» **Required work**: Write out every line below that includes the word "grey".

BEGIN Record excerpts

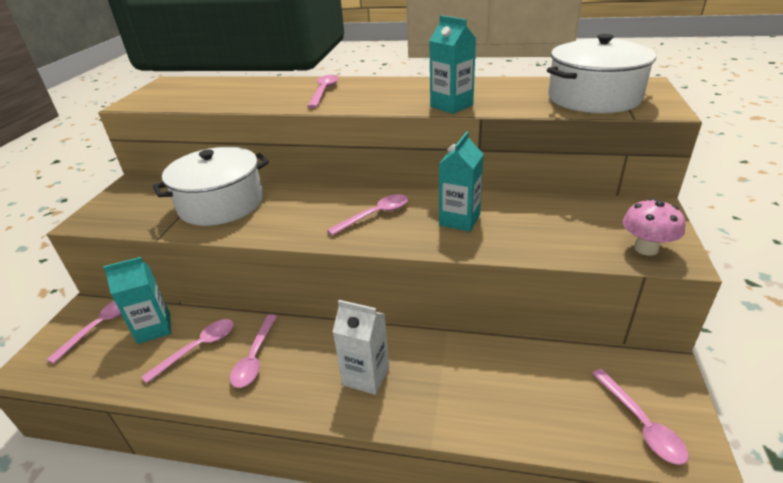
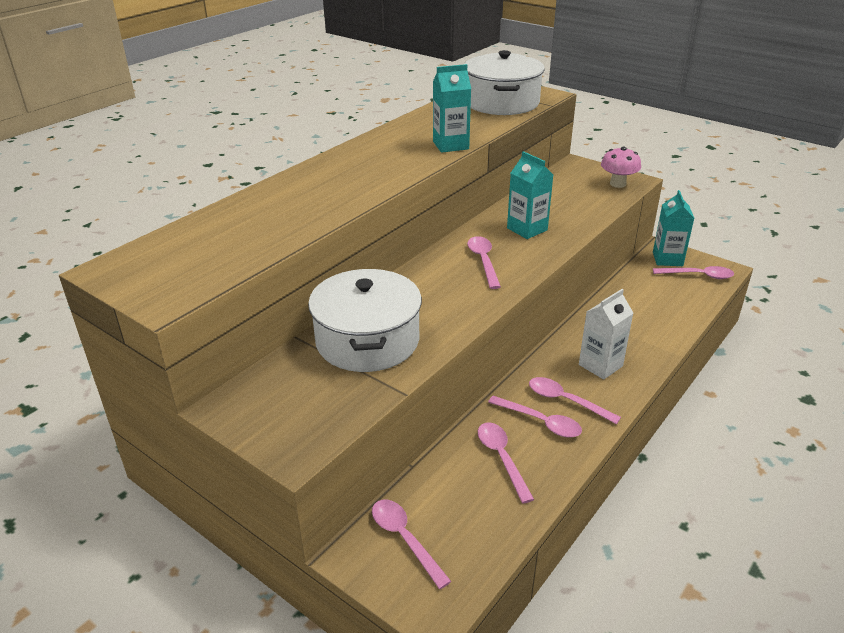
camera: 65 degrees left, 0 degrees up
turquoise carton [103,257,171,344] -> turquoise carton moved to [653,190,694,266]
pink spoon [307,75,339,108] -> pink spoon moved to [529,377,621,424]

END Record excerpts
BEGIN Record excerpts

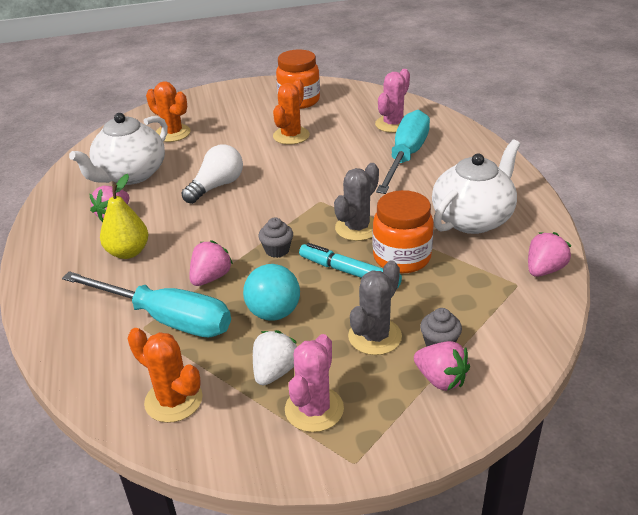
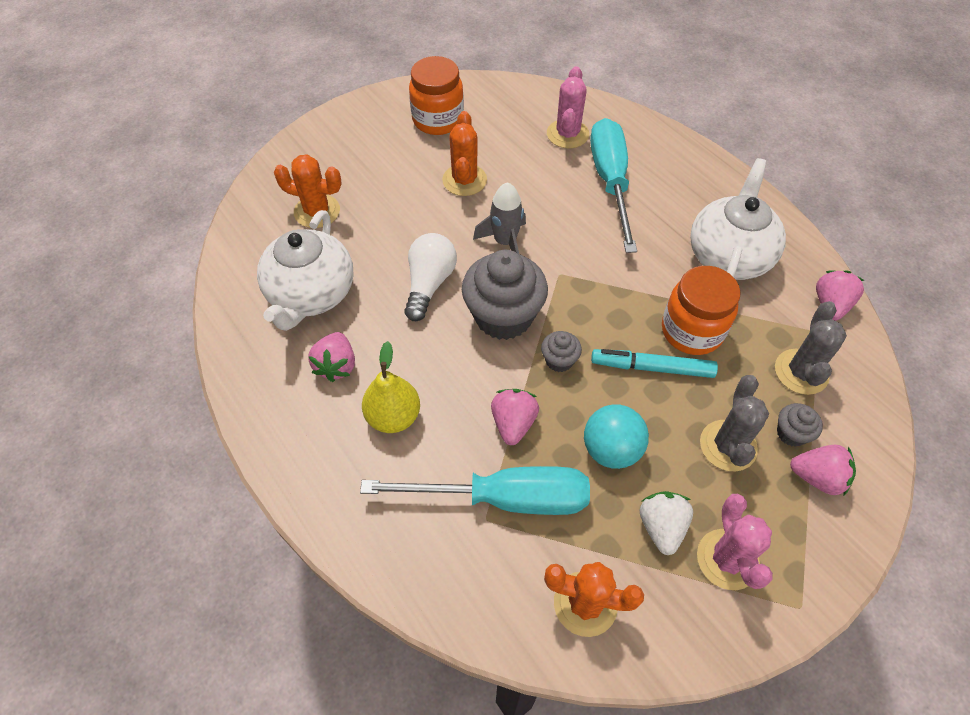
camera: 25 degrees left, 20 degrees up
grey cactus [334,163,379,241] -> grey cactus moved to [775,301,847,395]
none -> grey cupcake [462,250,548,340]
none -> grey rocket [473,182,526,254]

END Record excerpts

» **Task result**:
grey cactus [334,163,379,241] -> grey cactus moved to [775,301,847,395]
none -> grey cupcake [462,250,548,340]
none -> grey rocket [473,182,526,254]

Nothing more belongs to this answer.